--- START Record excerpts ---

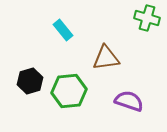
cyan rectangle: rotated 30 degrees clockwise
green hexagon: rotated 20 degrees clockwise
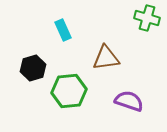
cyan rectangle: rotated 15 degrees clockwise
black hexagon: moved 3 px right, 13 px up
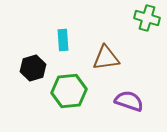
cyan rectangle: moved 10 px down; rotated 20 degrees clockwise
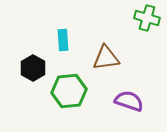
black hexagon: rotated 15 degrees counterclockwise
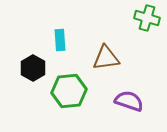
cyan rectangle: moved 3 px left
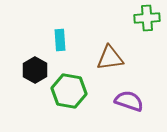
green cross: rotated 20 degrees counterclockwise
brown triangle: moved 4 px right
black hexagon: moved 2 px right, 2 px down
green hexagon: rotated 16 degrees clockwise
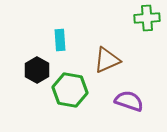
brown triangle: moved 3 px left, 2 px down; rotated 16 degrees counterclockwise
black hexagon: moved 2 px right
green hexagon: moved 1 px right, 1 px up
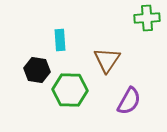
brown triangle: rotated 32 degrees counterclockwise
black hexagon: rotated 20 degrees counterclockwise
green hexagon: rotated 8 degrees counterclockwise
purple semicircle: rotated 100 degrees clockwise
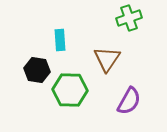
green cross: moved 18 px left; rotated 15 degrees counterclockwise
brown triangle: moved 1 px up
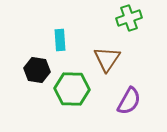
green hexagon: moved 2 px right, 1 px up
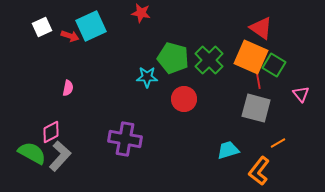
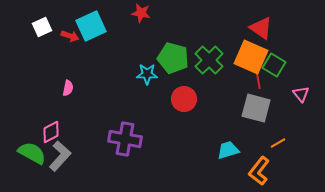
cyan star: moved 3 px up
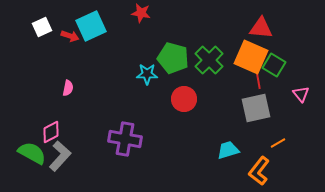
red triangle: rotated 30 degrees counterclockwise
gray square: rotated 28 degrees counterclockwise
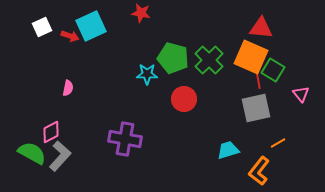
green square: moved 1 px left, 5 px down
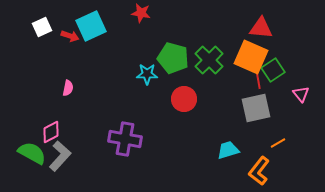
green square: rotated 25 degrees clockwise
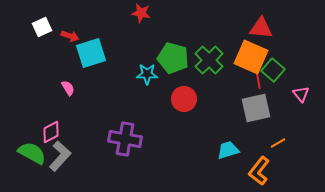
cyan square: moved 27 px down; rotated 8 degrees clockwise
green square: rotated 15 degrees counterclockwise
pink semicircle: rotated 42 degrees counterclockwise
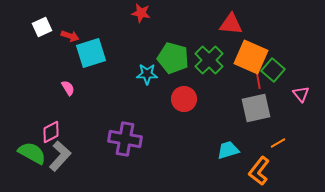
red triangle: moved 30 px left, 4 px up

--- END Record excerpts ---

▸ **Task directions**
Rewrite the rows between the line holding "green cross: rotated" and the line holding "brown triangle: moved 1 px up", inclusive, as a numbered list. Skip any blank lines and leave the pictures out of the answer.

▸ **Problem solution**
1. green cross: rotated 20 degrees counterclockwise
2. brown triangle: moved 4 px right
3. black hexagon: moved 2 px right, 2 px down
4. green hexagon: rotated 16 degrees clockwise
5. brown triangle: moved 3 px left, 2 px down; rotated 16 degrees counterclockwise
6. black hexagon: moved 2 px right
7. green hexagon: moved 1 px right, 1 px up
8. brown triangle: rotated 32 degrees counterclockwise
9. black hexagon: rotated 20 degrees counterclockwise
10. green hexagon: rotated 8 degrees counterclockwise
11. purple semicircle: rotated 100 degrees clockwise
12. green cross: moved 18 px left; rotated 15 degrees counterclockwise
13. brown triangle: moved 1 px up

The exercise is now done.